[Satellite images with object coordinates]
+---+

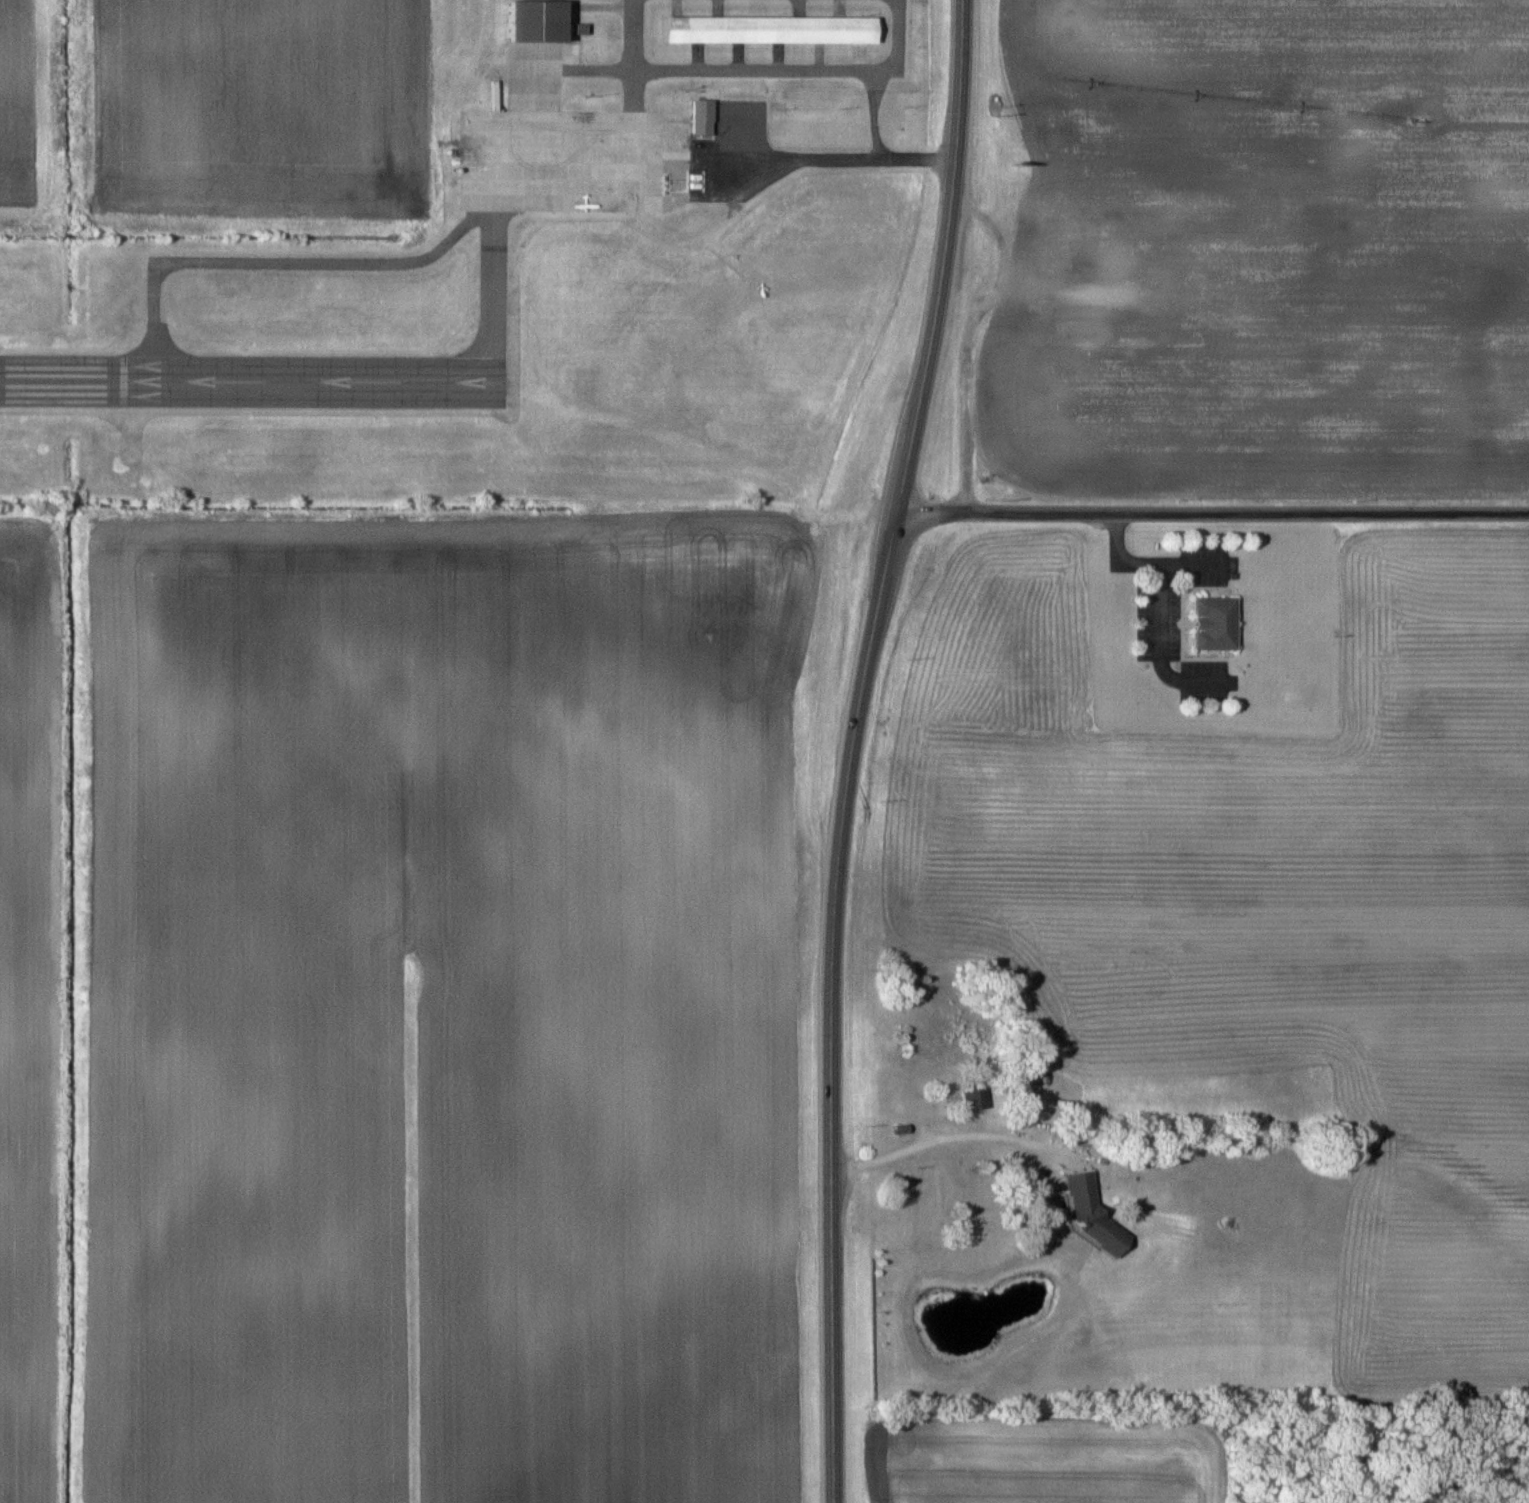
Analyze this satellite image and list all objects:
building: (536, 20)
building: (770, 29)
road: (767, 67)
building: (703, 117)
road: (886, 141)
road: (945, 257)
road: (969, 360)
airport runway: (246, 379)
road: (932, 510)
road: (1248, 510)
building: (1216, 623)
road: (830, 1004)
building: (976, 1099)

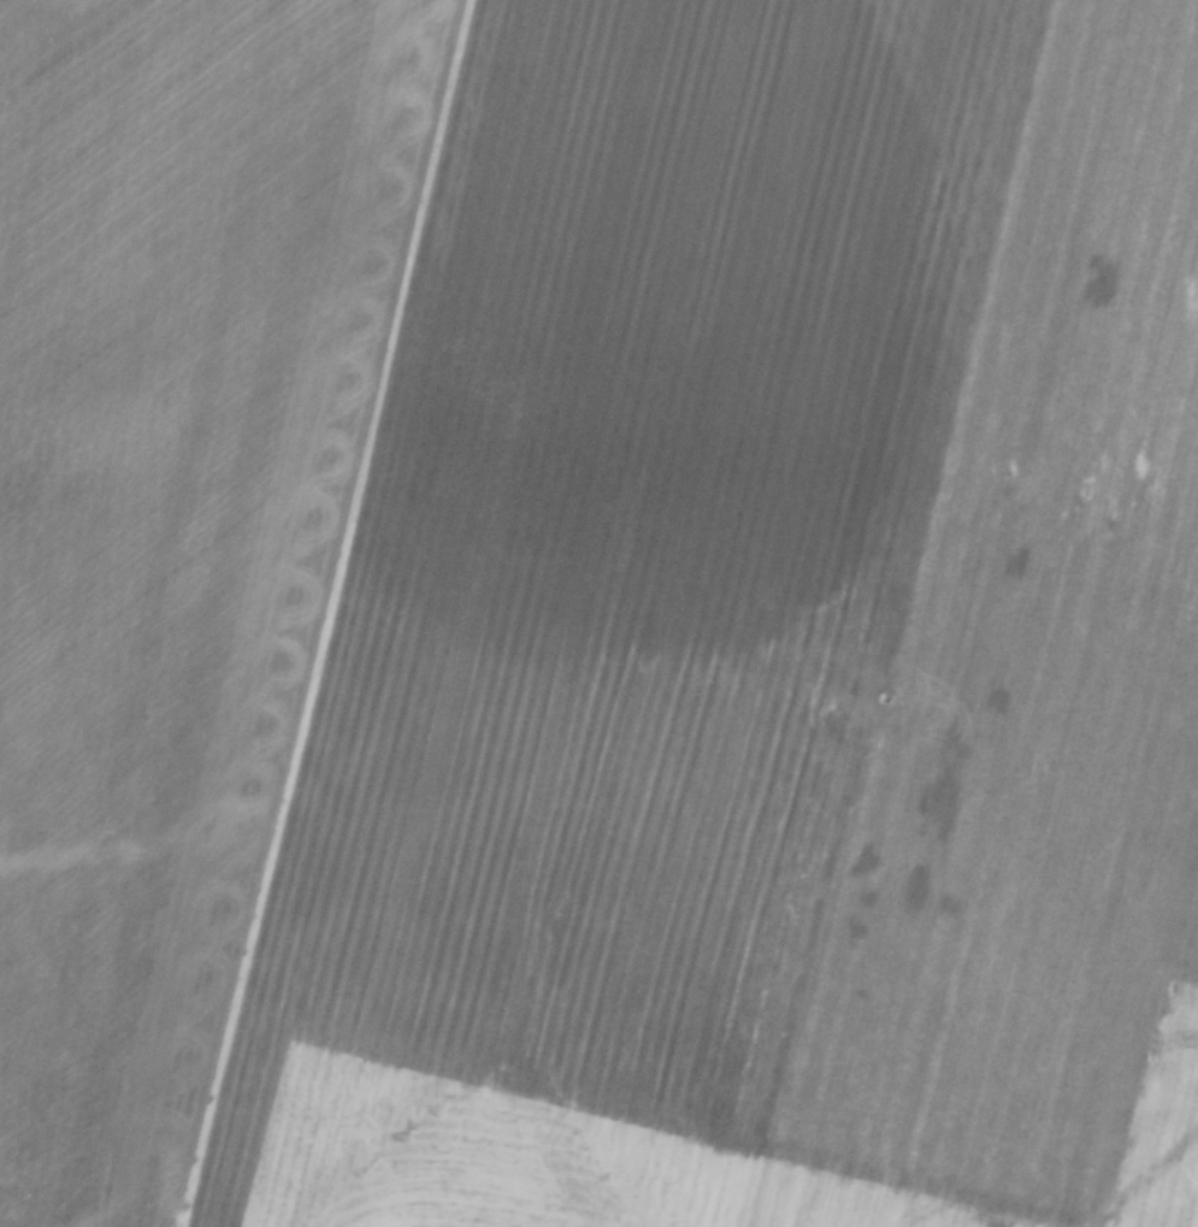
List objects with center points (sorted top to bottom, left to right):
road: (322, 614)
road: (1179, 1018)
road: (1187, 1059)
road: (1164, 1105)
road: (297, 1137)
road: (1169, 1143)
road: (262, 1151)
road: (641, 1153)
road: (326, 1164)
park: (1183, 1166)
road: (513, 1184)
road: (700, 1184)

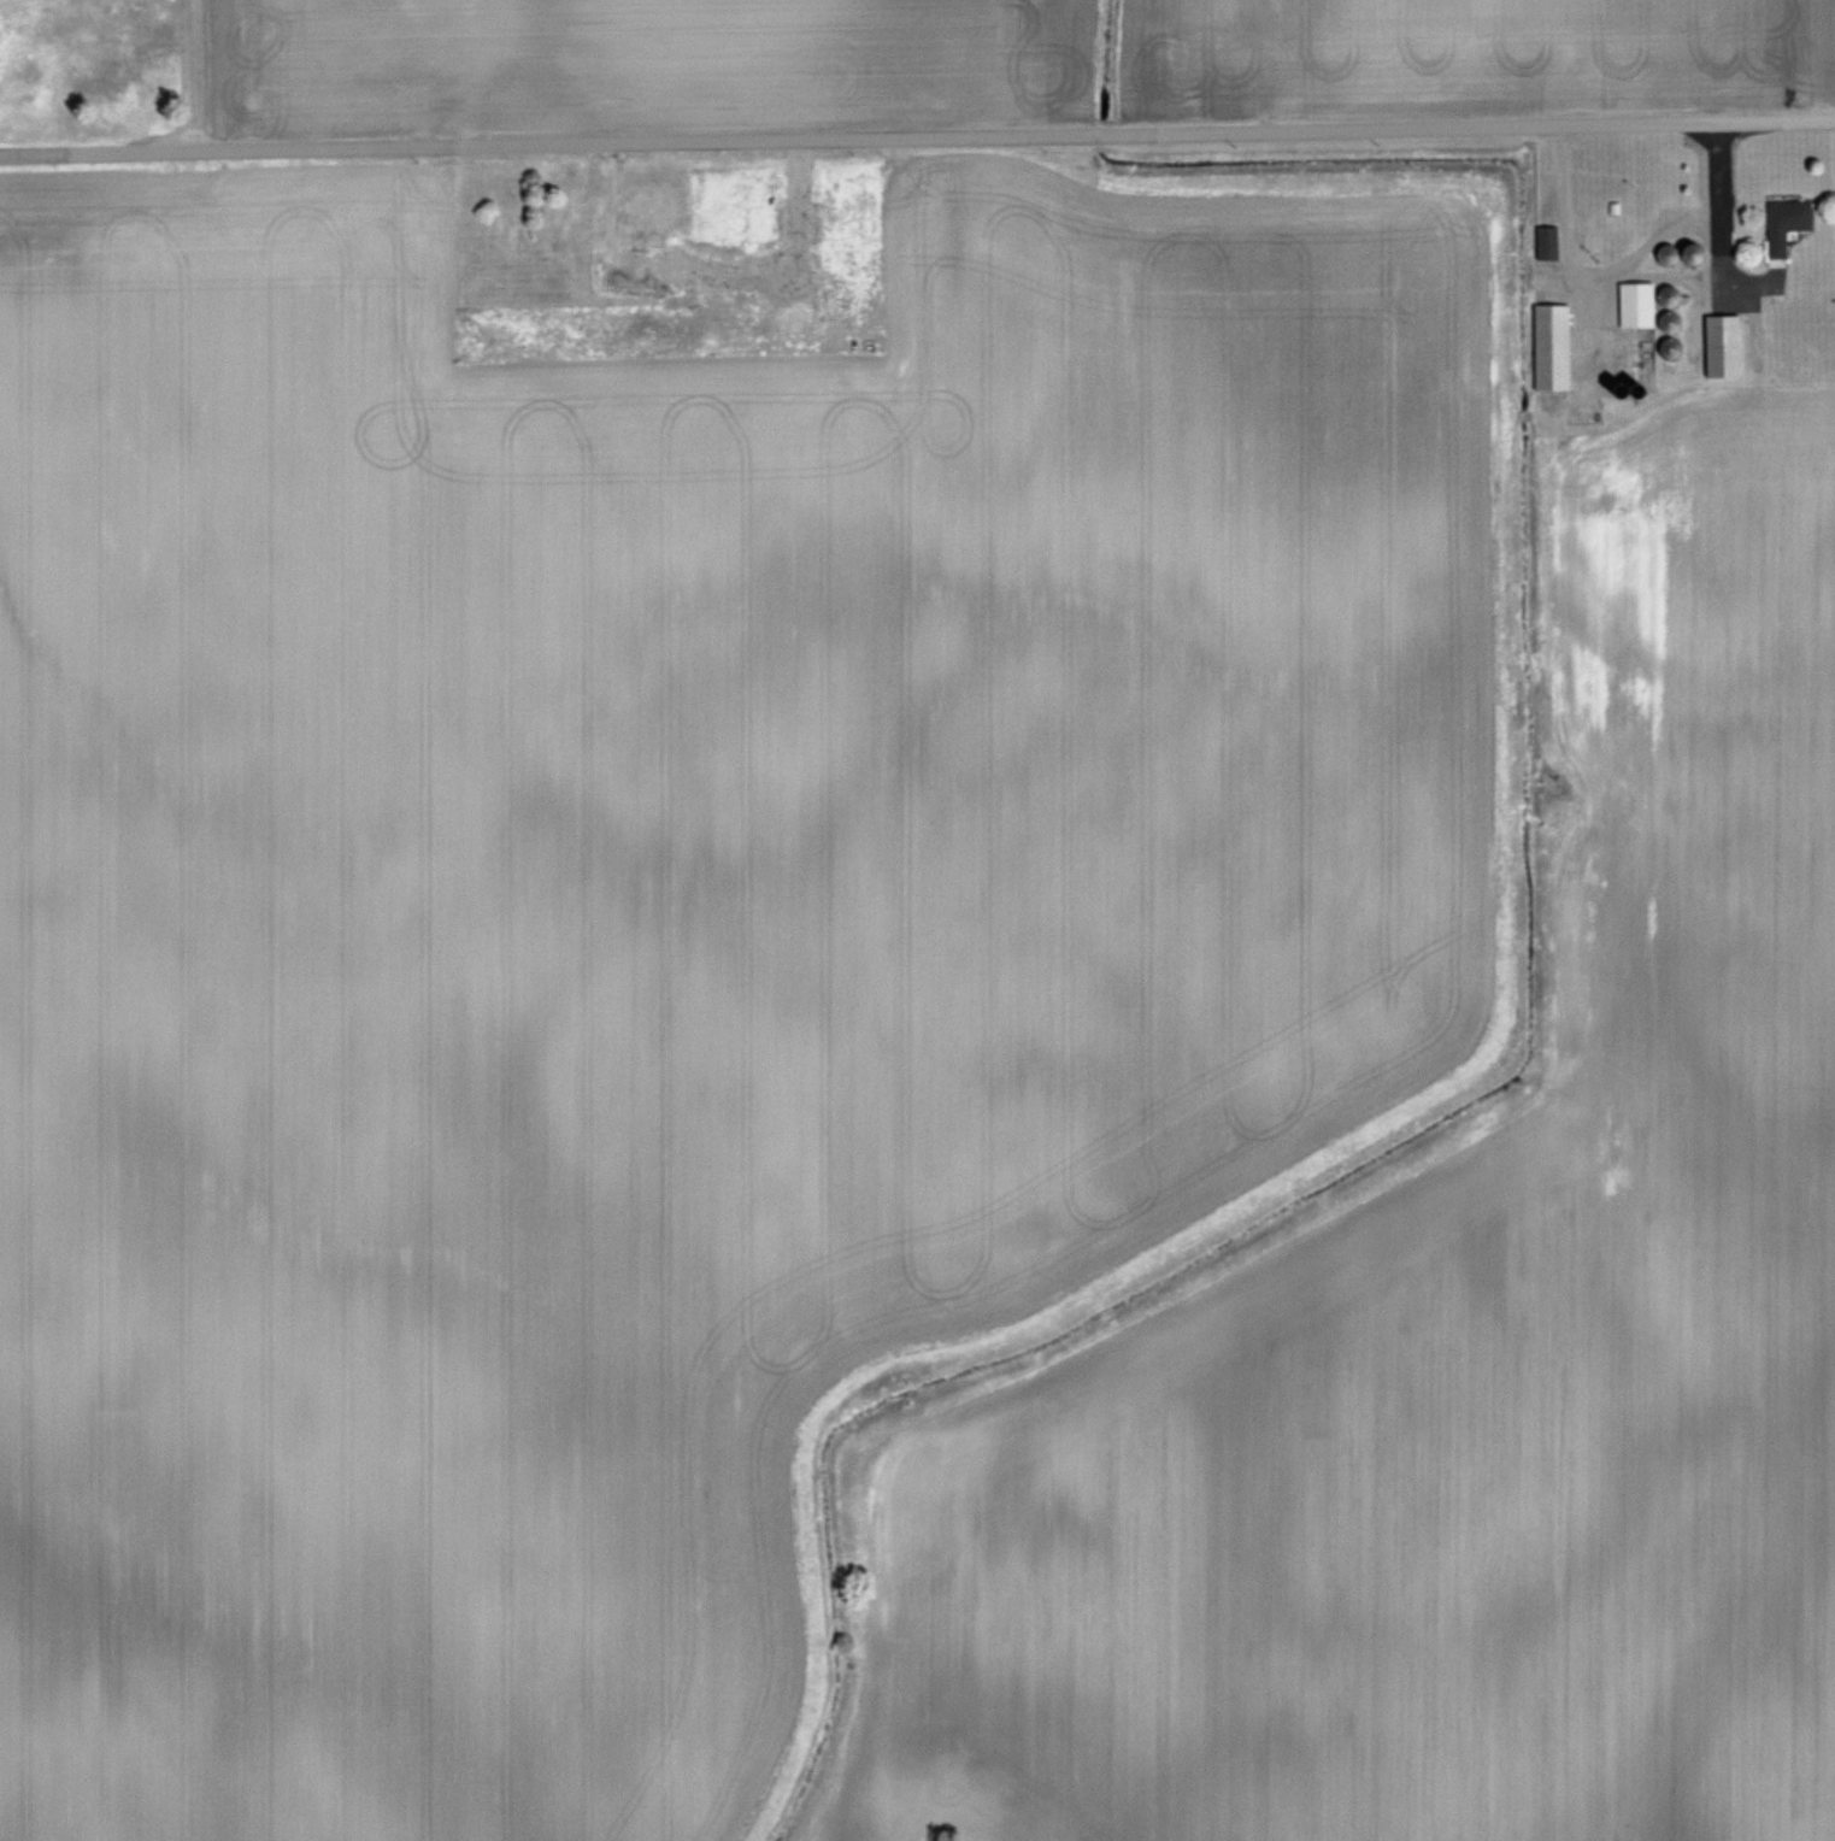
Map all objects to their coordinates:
building: (507, 20)
building: (379, 58)
road: (917, 140)
building: (585, 215)
building: (1789, 222)
building: (1550, 242)
road: (1620, 272)
road: (1703, 285)
building: (1639, 304)
building: (1725, 344)
building: (1555, 347)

+---+

▸ **PROBLEM STATEMENT**: Your task is to retype, exactly and only, the lines from the line holding "List objects with" through the final line of the data above, with both ends kept. Drop the pictures.

▸ **EXPECTED OUTPUT**:
List objects with center points (sorted top to bottom, left to right):
road: (322, 614)
road: (1179, 1018)
road: (1187, 1059)
road: (1164, 1105)
road: (297, 1137)
road: (1169, 1143)
road: (262, 1151)
road: (641, 1153)
road: (326, 1164)
park: (1183, 1166)
road: (513, 1184)
road: (700, 1184)

Map all objects to their coordinates:
building: (507, 20)
building: (379, 58)
road: (917, 140)
building: (585, 215)
building: (1789, 222)
building: (1550, 242)
road: (1620, 272)
road: (1703, 285)
building: (1639, 304)
building: (1725, 344)
building: (1555, 347)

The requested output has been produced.